[Required action] Where a line of the data below has the string "robot", copy that line.

============

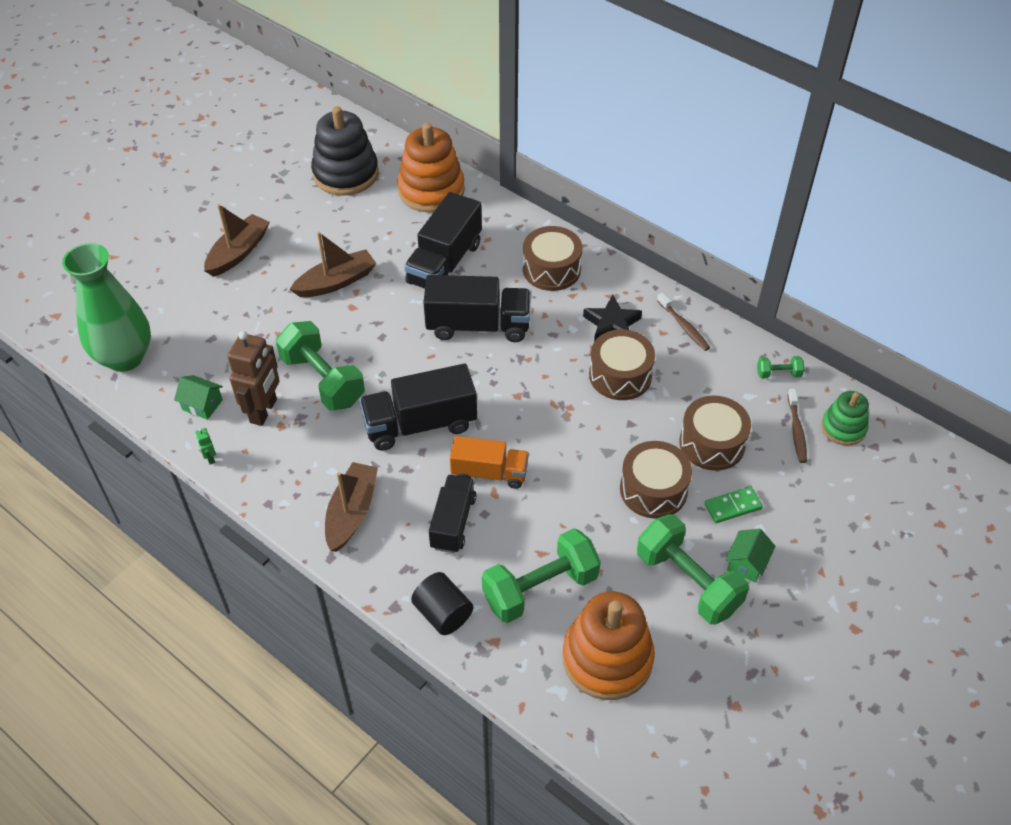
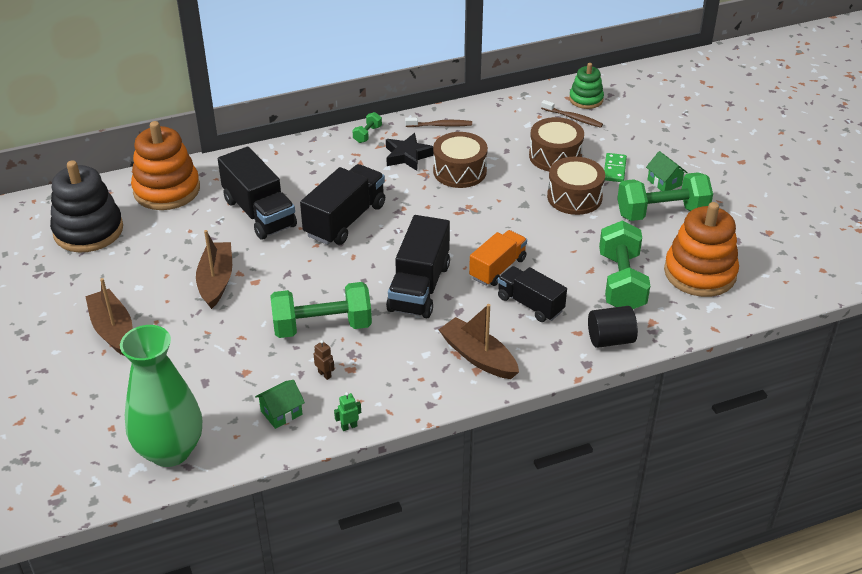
camera: 60 degrees left, 10 degrees down
(210, 458) = (349, 426): green robot -> green robot turned 150 degrees clockwise
(264, 411) = (325, 374): brown robot -> brown robot, size x0.40
(551, 269) = (323, 162): brown drum -> none
(778, 374) = (519, 105): green dumbbell -> green dumbbell (367, 134)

============

[Written solution]
(210, 458) = (349, 426): green robot -> green robot turned 150 degrees clockwise
(264, 411) = (325, 374): brown robot -> brown robot, size x0.40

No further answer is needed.